* _DATA BELOW_:
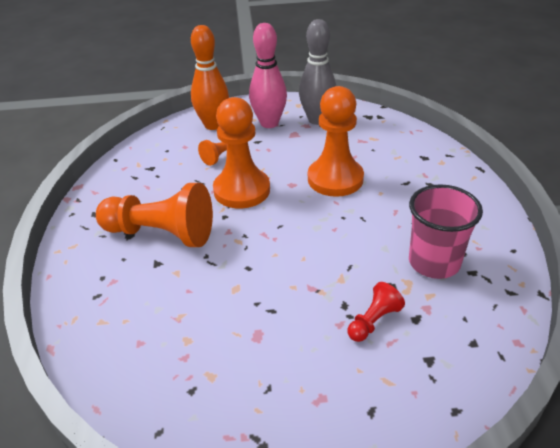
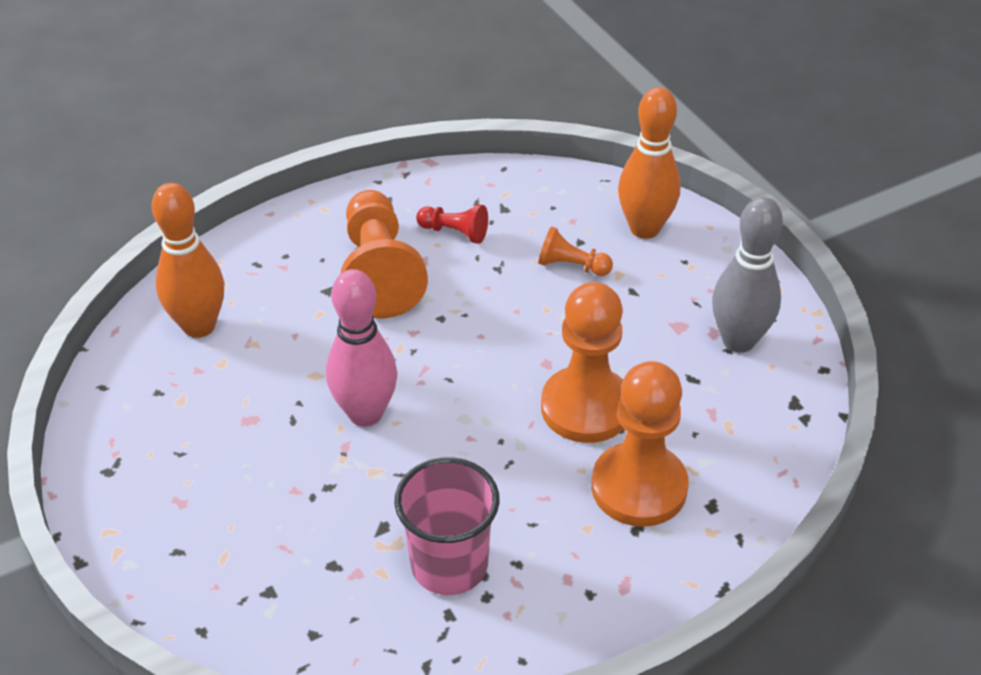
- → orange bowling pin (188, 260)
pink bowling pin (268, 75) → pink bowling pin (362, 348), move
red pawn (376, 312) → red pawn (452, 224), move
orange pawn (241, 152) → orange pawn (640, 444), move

* _WHAT YOU WILL DO_: An exact copy of the data above is required, printed without its pictures.

* _EXERCISE RESPONSE_:
- → orange bowling pin (188, 260)
pink bowling pin (268, 75) → pink bowling pin (362, 348), move
red pawn (376, 312) → red pawn (452, 224), move
orange pawn (241, 152) → orange pawn (640, 444), move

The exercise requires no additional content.